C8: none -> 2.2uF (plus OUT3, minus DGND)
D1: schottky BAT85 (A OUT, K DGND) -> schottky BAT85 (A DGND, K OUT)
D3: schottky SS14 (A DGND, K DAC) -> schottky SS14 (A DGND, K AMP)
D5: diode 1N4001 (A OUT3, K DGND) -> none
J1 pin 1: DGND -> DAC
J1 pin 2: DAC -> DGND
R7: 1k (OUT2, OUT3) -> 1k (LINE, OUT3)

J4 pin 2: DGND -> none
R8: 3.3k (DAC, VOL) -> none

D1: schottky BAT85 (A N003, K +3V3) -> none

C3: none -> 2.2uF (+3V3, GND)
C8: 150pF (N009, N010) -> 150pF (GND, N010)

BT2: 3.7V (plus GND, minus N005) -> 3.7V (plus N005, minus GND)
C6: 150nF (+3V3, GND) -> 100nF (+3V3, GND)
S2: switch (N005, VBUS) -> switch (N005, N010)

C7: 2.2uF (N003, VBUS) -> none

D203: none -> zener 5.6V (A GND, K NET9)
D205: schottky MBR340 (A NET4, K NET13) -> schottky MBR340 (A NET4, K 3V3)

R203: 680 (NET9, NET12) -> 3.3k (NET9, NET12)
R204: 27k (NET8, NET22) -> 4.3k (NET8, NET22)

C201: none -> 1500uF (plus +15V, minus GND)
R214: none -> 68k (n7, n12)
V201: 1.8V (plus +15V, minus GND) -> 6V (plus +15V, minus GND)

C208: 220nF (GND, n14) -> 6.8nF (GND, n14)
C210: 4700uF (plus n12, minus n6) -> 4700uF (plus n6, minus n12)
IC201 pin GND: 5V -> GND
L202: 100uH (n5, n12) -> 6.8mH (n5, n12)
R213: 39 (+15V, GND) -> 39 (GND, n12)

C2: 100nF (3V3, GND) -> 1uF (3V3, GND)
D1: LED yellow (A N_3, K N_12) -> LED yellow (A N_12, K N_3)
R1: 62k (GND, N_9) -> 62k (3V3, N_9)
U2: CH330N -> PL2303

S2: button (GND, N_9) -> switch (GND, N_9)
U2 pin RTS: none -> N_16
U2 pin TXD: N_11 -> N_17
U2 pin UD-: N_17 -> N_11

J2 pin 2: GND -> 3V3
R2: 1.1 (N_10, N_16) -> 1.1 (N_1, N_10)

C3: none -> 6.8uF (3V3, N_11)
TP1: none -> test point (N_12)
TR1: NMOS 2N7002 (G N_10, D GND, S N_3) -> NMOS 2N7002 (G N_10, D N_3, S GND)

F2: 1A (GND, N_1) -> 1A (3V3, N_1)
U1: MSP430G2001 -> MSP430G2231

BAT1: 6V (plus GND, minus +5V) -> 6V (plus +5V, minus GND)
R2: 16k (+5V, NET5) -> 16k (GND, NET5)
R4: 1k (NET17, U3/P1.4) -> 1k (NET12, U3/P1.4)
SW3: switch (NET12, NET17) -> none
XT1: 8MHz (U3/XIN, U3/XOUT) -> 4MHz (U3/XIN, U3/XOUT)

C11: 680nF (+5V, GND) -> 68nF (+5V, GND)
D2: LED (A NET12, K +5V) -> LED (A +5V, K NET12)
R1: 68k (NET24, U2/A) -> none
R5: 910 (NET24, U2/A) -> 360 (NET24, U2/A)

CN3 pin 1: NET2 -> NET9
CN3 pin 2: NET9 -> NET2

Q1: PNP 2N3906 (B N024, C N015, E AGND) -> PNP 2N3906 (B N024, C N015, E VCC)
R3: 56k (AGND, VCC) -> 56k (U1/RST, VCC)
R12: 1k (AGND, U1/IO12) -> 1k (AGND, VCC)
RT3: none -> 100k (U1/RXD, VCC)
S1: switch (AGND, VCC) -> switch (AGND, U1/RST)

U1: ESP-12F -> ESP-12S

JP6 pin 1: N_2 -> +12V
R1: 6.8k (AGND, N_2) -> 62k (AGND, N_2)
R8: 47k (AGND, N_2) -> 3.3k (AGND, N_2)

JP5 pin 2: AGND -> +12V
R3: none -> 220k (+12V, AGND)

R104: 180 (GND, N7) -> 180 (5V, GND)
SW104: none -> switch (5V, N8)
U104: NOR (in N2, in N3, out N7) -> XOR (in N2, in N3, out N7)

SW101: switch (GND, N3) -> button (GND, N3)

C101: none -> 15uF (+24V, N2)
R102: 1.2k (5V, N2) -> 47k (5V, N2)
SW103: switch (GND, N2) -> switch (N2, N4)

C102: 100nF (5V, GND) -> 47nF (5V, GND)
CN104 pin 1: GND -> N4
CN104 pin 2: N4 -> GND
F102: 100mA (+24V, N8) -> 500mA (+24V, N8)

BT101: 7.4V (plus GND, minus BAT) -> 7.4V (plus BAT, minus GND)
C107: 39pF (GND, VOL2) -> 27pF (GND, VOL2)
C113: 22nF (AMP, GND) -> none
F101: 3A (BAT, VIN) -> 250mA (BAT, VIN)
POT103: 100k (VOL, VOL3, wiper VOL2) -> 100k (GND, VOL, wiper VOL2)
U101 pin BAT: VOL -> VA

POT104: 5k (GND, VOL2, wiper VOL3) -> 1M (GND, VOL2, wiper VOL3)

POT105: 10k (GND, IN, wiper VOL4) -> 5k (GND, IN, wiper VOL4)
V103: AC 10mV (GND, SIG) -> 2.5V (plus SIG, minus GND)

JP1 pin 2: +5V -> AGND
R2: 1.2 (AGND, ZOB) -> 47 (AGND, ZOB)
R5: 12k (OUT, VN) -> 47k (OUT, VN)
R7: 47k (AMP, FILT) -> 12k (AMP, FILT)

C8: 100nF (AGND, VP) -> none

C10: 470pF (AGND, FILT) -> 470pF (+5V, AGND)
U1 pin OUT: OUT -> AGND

:: Problem requirements ::
In the records above, how many lines contain the string "minus"? Only that number should be written.

:: Response to this exercise ::
8